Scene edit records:

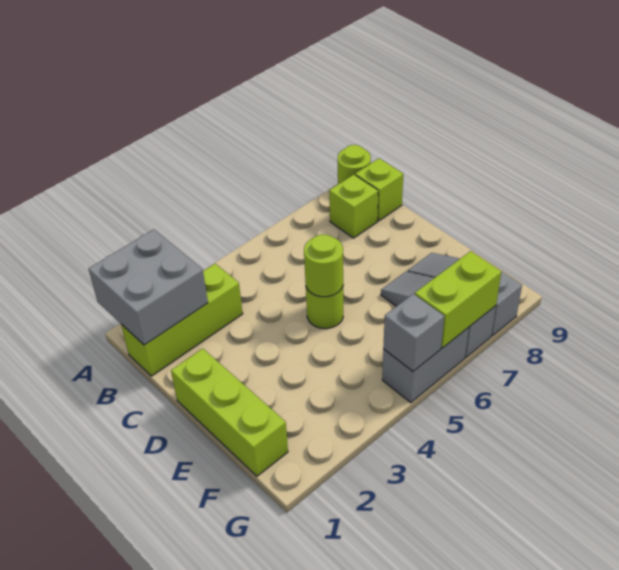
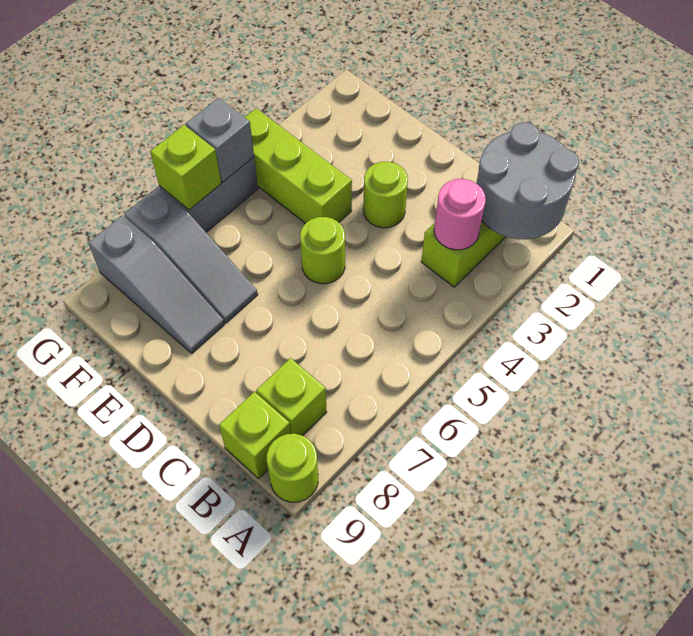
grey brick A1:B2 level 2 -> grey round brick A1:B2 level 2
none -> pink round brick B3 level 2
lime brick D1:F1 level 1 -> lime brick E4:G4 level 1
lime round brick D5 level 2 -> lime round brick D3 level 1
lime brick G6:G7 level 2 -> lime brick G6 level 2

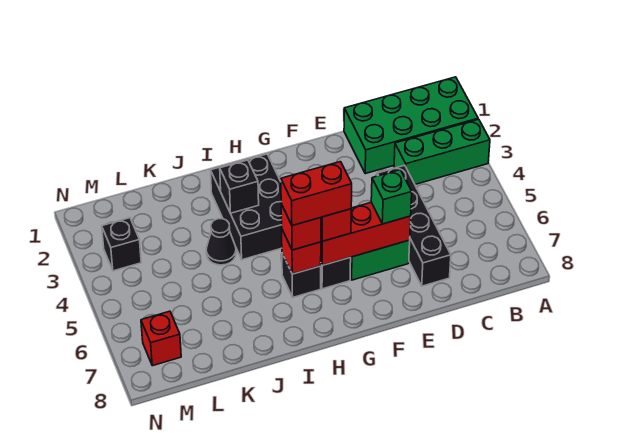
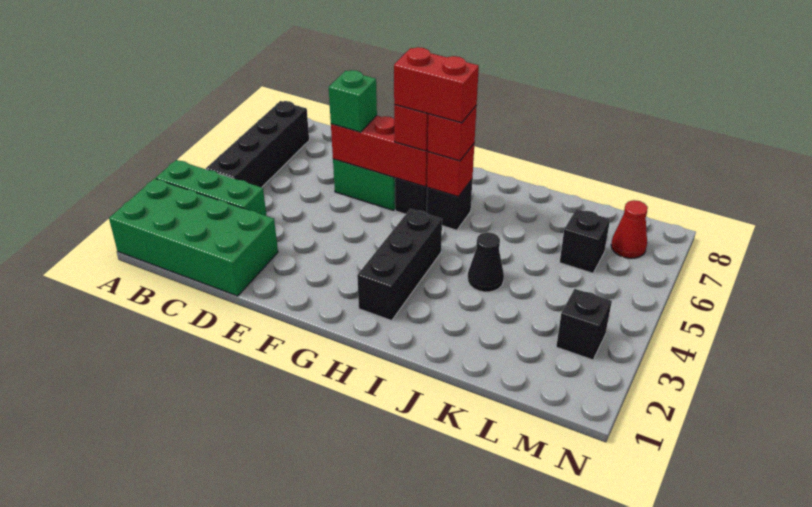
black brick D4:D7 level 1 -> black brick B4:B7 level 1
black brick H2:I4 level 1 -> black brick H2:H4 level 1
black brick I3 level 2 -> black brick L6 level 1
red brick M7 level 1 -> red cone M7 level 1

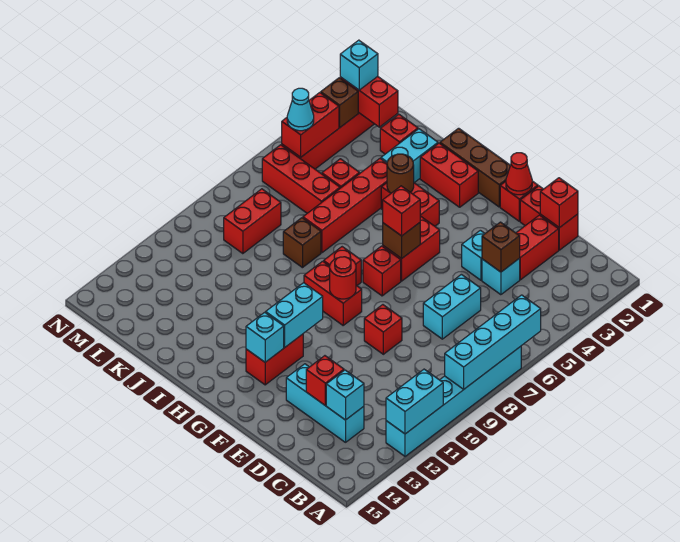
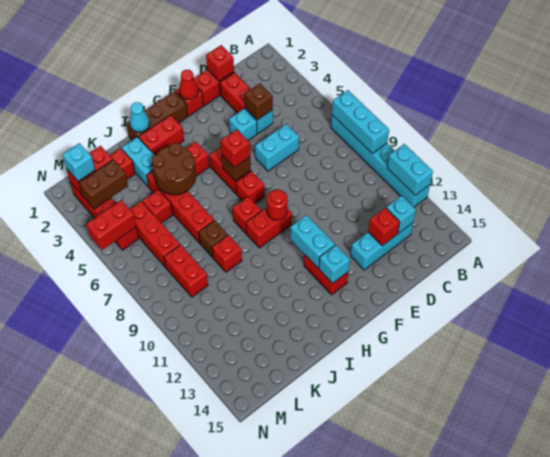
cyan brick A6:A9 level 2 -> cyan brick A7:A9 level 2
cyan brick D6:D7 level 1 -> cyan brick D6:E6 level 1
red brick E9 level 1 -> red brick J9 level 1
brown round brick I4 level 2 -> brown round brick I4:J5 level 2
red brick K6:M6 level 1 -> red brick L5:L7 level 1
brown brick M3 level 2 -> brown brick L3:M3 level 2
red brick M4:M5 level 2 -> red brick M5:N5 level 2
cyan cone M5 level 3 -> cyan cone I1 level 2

### [WORK INSTRUCTION]
Your copy should hold every entry exactly as written, but none of the pictures.

### [RESPONSE TO THE EXERCISE]
grey brick A1:B2 level 2 -> grey round brick A1:B2 level 2
none -> pink round brick B3 level 2
lime brick D1:F1 level 1 -> lime brick E4:G4 level 1
lime round brick D5 level 2 -> lime round brick D3 level 1
lime brick G6:G7 level 2 -> lime brick G6 level 2

black brick D4:D7 level 1 -> black brick B4:B7 level 1
black brick H2:I4 level 1 -> black brick H2:H4 level 1
black brick I3 level 2 -> black brick L6 level 1
red brick M7 level 1 -> red cone M7 level 1

cyan brick A6:A9 level 2 -> cyan brick A7:A9 level 2
cyan brick D6:D7 level 1 -> cyan brick D6:E6 level 1
red brick E9 level 1 -> red brick J9 level 1
brown round brick I4 level 2 -> brown round brick I4:J5 level 2
red brick K6:M6 level 1 -> red brick L5:L7 level 1
brown brick M3 level 2 -> brown brick L3:M3 level 2
red brick M4:M5 level 2 -> red brick M5:N5 level 2
cyan cone M5 level 3 -> cyan cone I1 level 2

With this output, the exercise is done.